A complete answer includes every line below with the word "BUTTON".

[Edit tracking data]
=== Section Start ===
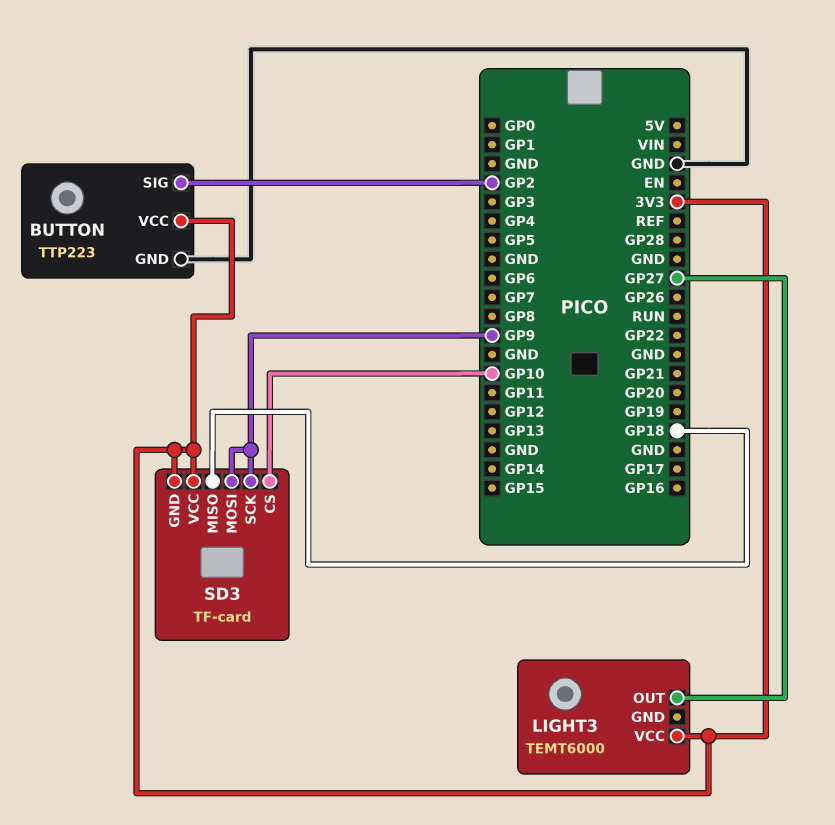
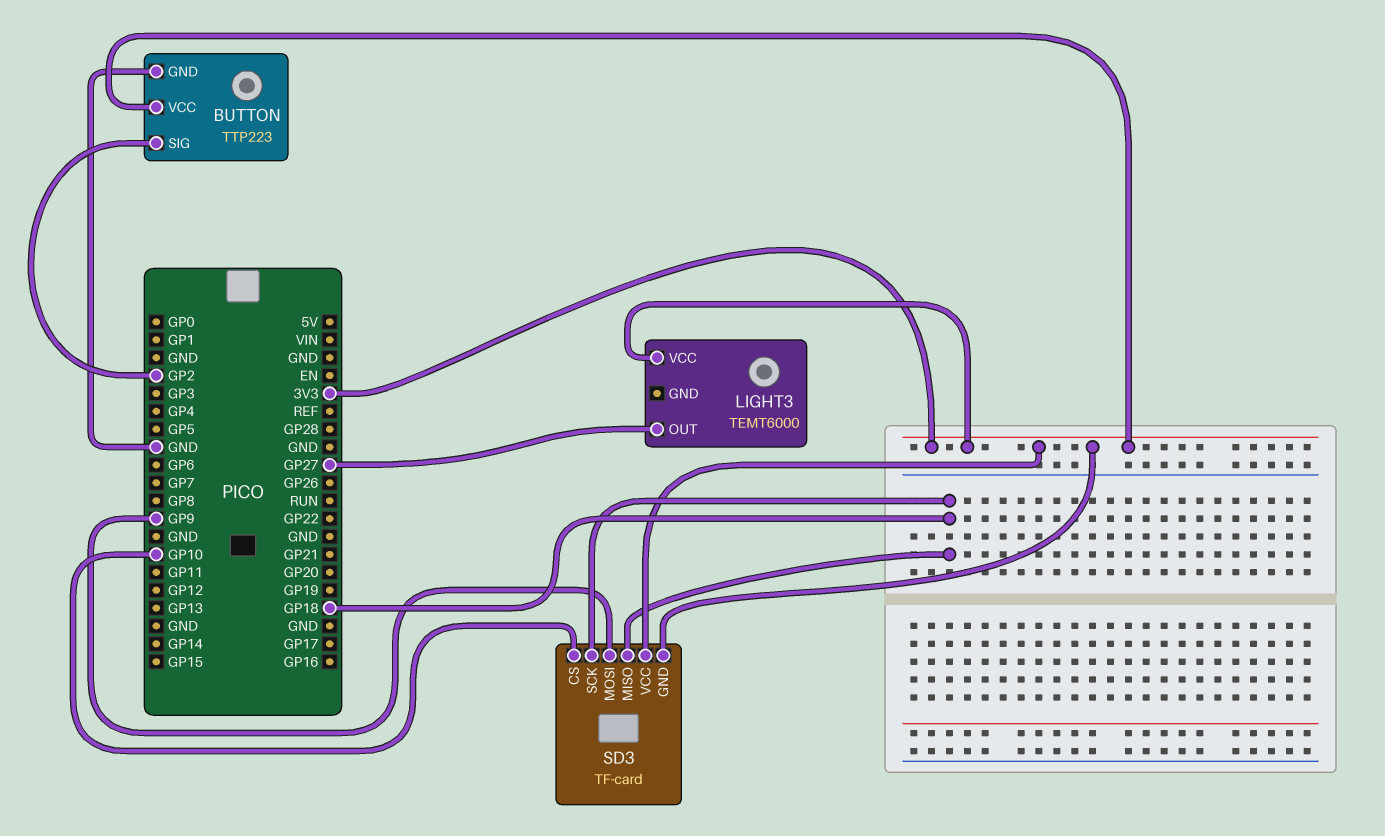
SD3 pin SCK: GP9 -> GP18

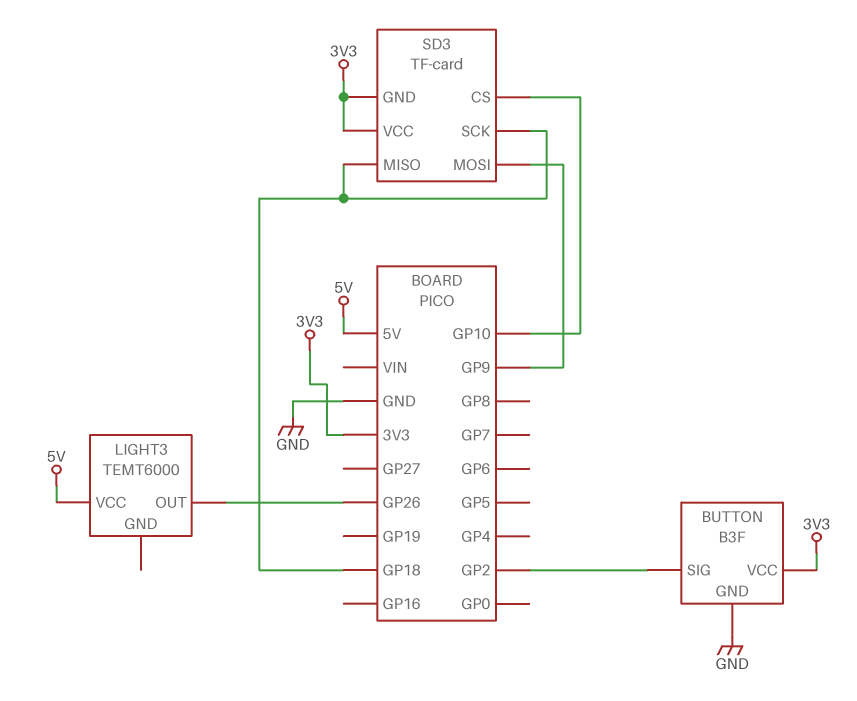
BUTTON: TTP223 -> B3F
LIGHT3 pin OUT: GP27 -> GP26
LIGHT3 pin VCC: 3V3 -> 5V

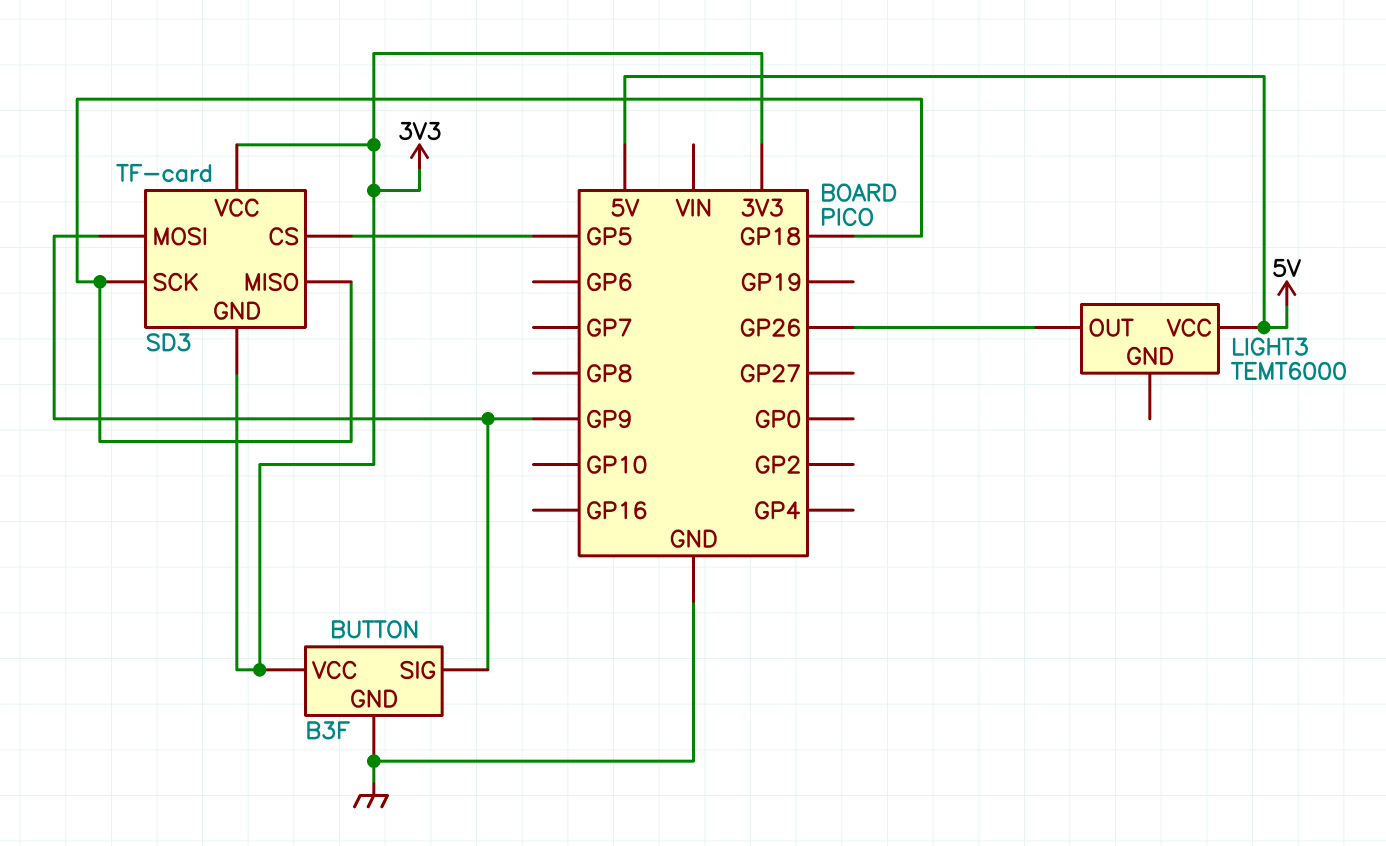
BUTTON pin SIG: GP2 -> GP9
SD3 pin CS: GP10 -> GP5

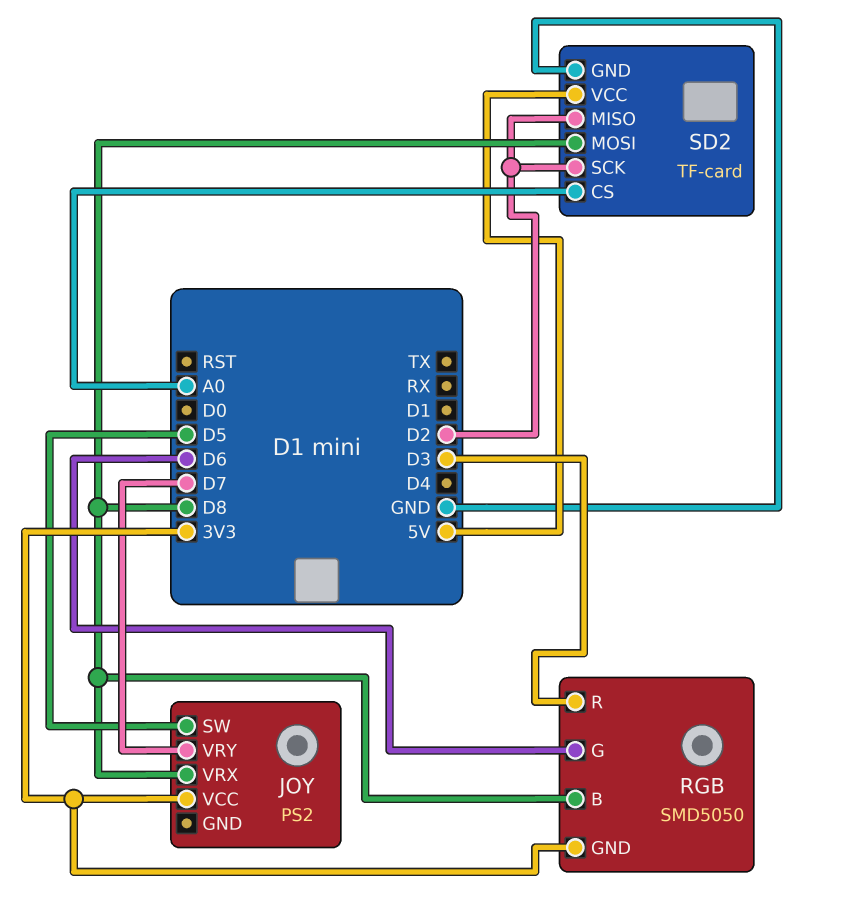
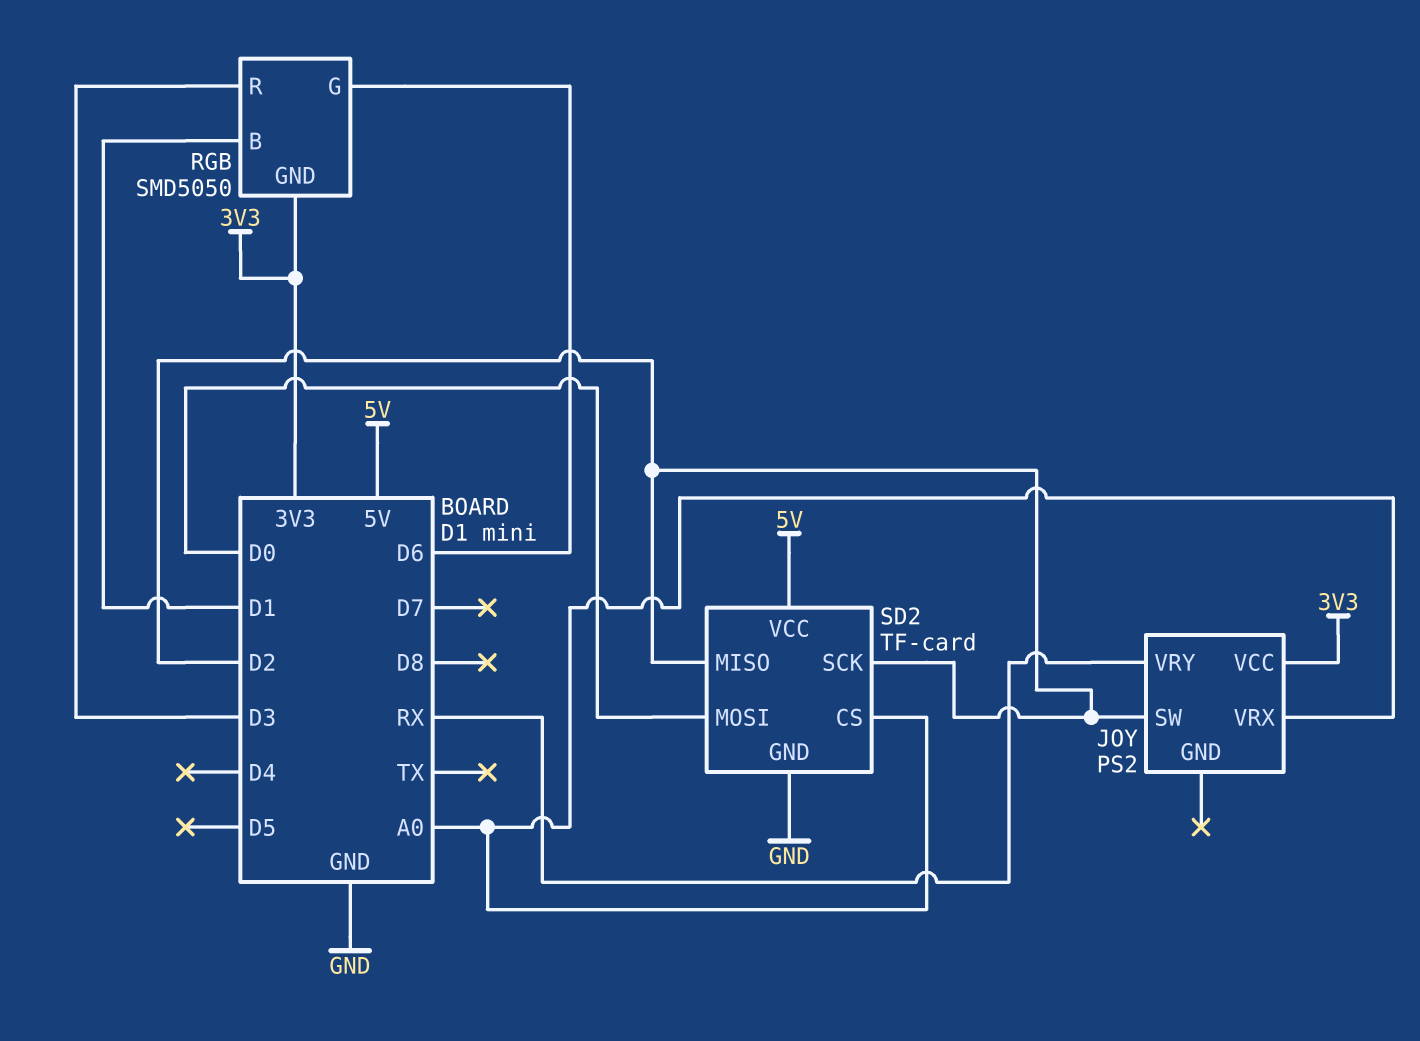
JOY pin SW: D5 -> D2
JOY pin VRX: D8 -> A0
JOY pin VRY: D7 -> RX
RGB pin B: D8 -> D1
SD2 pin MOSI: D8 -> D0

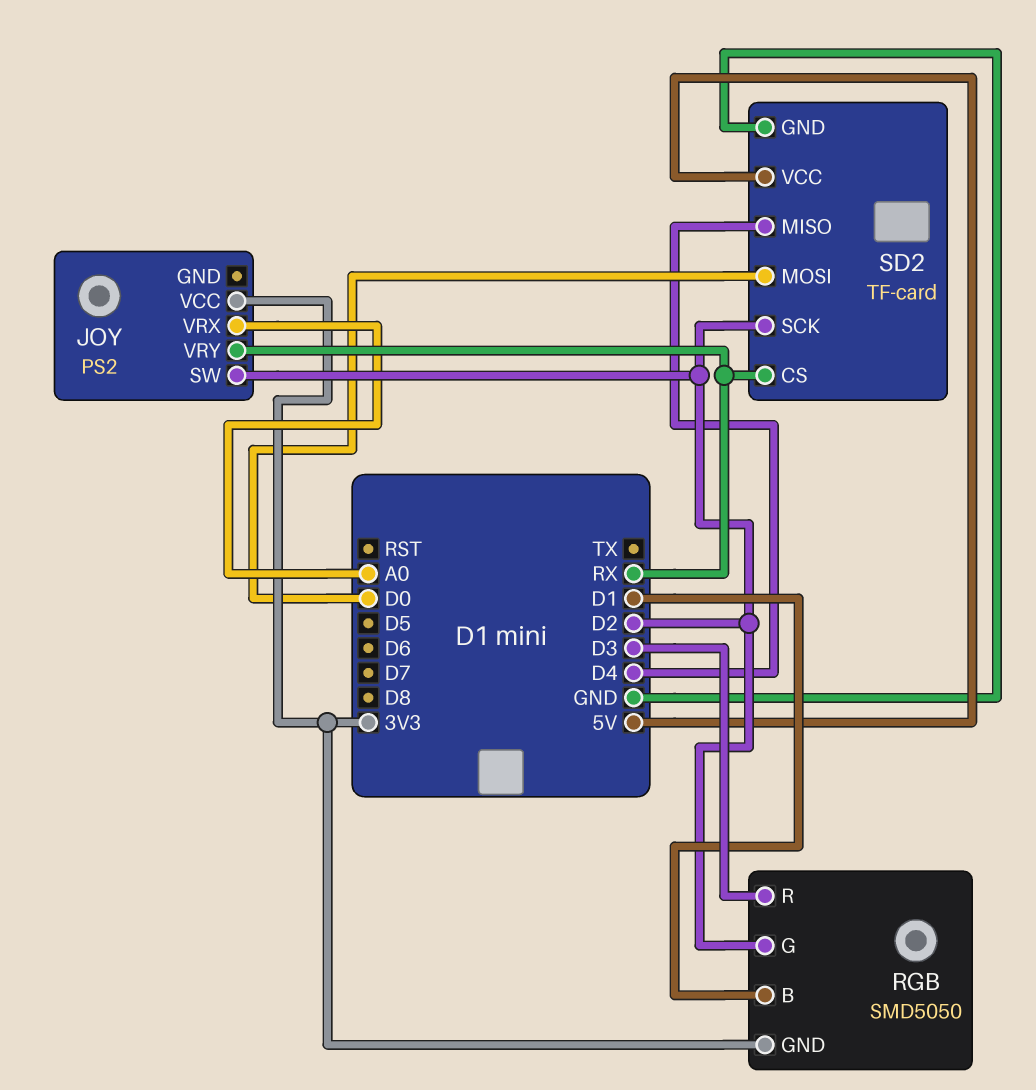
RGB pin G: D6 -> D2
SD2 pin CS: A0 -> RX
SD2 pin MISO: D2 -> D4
=== Section End ===
→ **Solution for this task**:
BUTTON: TTP223 -> B3F
BUTTON pin SIG: GP2 -> GP9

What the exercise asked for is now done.